- _Data provided_:
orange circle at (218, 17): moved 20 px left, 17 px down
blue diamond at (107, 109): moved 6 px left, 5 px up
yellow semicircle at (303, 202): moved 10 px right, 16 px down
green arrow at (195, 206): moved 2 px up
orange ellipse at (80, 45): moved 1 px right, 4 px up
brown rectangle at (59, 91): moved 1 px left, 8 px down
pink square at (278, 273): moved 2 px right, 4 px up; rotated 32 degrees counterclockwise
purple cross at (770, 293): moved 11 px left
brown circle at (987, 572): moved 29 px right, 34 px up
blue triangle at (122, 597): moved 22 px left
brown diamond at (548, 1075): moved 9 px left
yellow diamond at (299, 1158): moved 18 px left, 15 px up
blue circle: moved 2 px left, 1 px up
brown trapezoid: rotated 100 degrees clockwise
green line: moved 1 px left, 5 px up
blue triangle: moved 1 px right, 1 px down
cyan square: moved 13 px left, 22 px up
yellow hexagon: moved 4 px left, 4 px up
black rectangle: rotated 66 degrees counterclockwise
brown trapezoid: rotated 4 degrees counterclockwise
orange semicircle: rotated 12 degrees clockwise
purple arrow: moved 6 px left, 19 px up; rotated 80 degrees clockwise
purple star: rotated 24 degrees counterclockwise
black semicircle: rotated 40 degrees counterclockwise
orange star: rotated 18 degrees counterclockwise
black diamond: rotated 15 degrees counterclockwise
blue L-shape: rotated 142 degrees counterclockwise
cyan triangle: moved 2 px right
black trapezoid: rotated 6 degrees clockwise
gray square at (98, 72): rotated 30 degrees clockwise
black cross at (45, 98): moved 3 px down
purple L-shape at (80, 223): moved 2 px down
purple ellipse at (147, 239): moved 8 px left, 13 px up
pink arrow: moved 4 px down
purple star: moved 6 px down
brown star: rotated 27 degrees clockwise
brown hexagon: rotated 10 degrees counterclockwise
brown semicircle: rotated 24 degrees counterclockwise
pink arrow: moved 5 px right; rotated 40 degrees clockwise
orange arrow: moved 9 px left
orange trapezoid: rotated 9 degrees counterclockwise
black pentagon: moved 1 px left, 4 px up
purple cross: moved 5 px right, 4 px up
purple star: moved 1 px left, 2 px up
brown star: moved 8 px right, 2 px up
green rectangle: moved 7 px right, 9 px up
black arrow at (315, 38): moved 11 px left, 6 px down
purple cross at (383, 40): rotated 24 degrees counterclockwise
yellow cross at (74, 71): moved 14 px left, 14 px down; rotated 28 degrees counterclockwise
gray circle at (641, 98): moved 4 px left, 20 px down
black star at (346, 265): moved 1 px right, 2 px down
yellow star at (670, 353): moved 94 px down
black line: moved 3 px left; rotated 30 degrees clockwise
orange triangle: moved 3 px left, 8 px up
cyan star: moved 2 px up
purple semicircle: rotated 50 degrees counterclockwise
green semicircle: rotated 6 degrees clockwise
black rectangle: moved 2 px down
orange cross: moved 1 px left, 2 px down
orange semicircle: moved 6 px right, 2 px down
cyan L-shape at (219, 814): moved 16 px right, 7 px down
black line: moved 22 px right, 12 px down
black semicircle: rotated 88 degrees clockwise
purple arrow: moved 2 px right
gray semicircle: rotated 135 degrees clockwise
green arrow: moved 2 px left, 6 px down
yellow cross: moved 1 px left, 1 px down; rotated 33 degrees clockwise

- _Given problem_:
Copy all of the records above word for word, one line per record, in the same order.

- _Solution to the exercise_:
orange circle at (218, 17): moved 20 px left, 17 px down
blue diamond at (107, 109): moved 6 px left, 5 px up
yellow semicircle at (303, 202): moved 10 px right, 16 px down
green arrow at (195, 206): moved 2 px up
orange ellipse at (80, 45): moved 1 px right, 4 px up
brown rectangle at (59, 91): moved 1 px left, 8 px down
pink square at (278, 273): moved 2 px right, 4 px up; rotated 32 degrees counterclockwise
purple cross at (770, 293): moved 11 px left
brown circle at (987, 572): moved 29 px right, 34 px up
blue triangle at (122, 597): moved 22 px left
brown diamond at (548, 1075): moved 9 px left
yellow diamond at (299, 1158): moved 18 px left, 15 px up
blue circle: moved 2 px left, 1 px up
brown trapezoid: rotated 100 degrees clockwise
green line: moved 1 px left, 5 px up
blue triangle: moved 1 px right, 1 px down
cyan square: moved 13 px left, 22 px up
yellow hexagon: moved 4 px left, 4 px up
black rectangle: rotated 66 degrees counterclockwise
brown trapezoid: rotated 4 degrees counterclockwise
orange semicircle: rotated 12 degrees clockwise
purple arrow: moved 6 px left, 19 px up; rotated 80 degrees clockwise
purple star: rotated 24 degrees counterclockwise
black semicircle: rotated 40 degrees counterclockwise
orange star: rotated 18 degrees counterclockwise
black diamond: rotated 15 degrees counterclockwise
blue L-shape: rotated 142 degrees counterclockwise
cyan triangle: moved 2 px right
black trapezoid: rotated 6 degrees clockwise
gray square at (98, 72): rotated 30 degrees clockwise
black cross at (45, 98): moved 3 px down
purple L-shape at (80, 223): moved 2 px down
purple ellipse at (147, 239): moved 8 px left, 13 px up
pink arrow: moved 4 px down
purple star: moved 6 px down
brown star: rotated 27 degrees clockwise
brown hexagon: rotated 10 degrees counterclockwise
brown semicircle: rotated 24 degrees counterclockwise
pink arrow: moved 5 px right; rotated 40 degrees clockwise
orange arrow: moved 9 px left
orange trapezoid: rotated 9 degrees counterclockwise
black pentagon: moved 1 px left, 4 px up
purple cross: moved 5 px right, 4 px up
purple star: moved 1 px left, 2 px up
brown star: moved 8 px right, 2 px up
green rectangle: moved 7 px right, 9 px up
black arrow at (315, 38): moved 11 px left, 6 px down
purple cross at (383, 40): rotated 24 degrees counterclockwise
yellow cross at (74, 71): moved 14 px left, 14 px down; rotated 28 degrees counterclockwise
gray circle at (641, 98): moved 4 px left, 20 px down
black star at (346, 265): moved 1 px right, 2 px down
yellow star at (670, 353): moved 94 px down
black line: moved 3 px left; rotated 30 degrees clockwise
orange triangle: moved 3 px left, 8 px up
cyan star: moved 2 px up
purple semicircle: rotated 50 degrees counterclockwise
green semicircle: rotated 6 degrees clockwise
black rectangle: moved 2 px down
orange cross: moved 1 px left, 2 px down
orange semicircle: moved 6 px right, 2 px down
cyan L-shape at (219, 814): moved 16 px right, 7 px down
black line: moved 22 px right, 12 px down
black semicircle: rotated 88 degrees clockwise
purple arrow: moved 2 px right
gray semicircle: rotated 135 degrees clockwise
green arrow: moved 2 px left, 6 px down
yellow cross: moved 1 px left, 1 px down; rotated 33 degrees clockwise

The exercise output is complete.